__Problem to work on__
Only the lines below starting at the one containing "TOF1: VL6180X -> VL53L0X" and ending at the one containing "RTC pin SDA: D1 -> D8" belong in the answer, each copied exactly.

Version difference data
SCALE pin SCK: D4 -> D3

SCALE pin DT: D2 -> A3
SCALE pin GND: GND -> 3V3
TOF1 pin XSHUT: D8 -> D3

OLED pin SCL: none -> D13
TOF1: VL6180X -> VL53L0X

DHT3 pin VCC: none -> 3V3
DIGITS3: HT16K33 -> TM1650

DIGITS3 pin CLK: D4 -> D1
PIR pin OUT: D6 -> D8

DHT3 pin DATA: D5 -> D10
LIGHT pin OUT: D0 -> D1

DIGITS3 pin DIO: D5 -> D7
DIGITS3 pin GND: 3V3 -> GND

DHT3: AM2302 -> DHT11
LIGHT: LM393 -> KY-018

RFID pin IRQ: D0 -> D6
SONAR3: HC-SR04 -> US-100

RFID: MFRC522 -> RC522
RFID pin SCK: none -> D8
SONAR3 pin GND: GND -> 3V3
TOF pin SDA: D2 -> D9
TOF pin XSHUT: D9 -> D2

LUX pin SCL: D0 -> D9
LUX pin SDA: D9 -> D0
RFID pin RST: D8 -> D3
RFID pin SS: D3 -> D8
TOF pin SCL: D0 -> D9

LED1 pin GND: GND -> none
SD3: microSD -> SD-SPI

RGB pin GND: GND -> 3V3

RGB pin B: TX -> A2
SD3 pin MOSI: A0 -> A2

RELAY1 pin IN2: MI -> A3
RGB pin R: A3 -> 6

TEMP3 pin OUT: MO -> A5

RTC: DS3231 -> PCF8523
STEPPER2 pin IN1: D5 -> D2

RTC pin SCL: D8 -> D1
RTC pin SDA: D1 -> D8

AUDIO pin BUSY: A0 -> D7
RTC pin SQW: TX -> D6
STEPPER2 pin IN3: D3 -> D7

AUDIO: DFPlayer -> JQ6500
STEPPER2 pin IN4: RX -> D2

__Response area__
TOF1: VL6180X -> VL53L0X

DHT3 pin VCC: none -> 3V3
DIGITS3: HT16K33 -> TM1650

DIGITS3 pin CLK: D4 -> D1
PIR pin OUT: D6 -> D8

DHT3 pin DATA: D5 -> D10
LIGHT pin OUT: D0 -> D1

DIGITS3 pin DIO: D5 -> D7
DIGITS3 pin GND: 3V3 -> GND

DHT3: AM2302 -> DHT11
LIGHT: LM393 -> KY-018

RFID pin IRQ: D0 -> D6
SONAR3: HC-SR04 -> US-100

RFID: MFRC522 -> RC522
RFID pin SCK: none -> D8
SONAR3 pin GND: GND -> 3V3
TOF pin SDA: D2 -> D9
TOF pin XSHUT: D9 -> D2

LUX pin SCL: D0 -> D9
LUX pin SDA: D9 -> D0
RFID pin RST: D8 -> D3
RFID pin SS: D3 -> D8
TOF pin SCL: D0 -> D9

LED1 pin GND: GND -> none
SD3: microSD -> SD-SPI

RGB pin GND: GND -> 3V3

RGB pin B: TX -> A2
SD3 pin MOSI: A0 -> A2

RELAY1 pin IN2: MI -> A3
RGB pin R: A3 -> 6

TEMP3 pin OUT: MO -> A5

RTC: DS3231 -> PCF8523
STEPPER2 pin IN1: D5 -> D2

RTC pin SCL: D8 -> D1
RTC pin SDA: D1 -> D8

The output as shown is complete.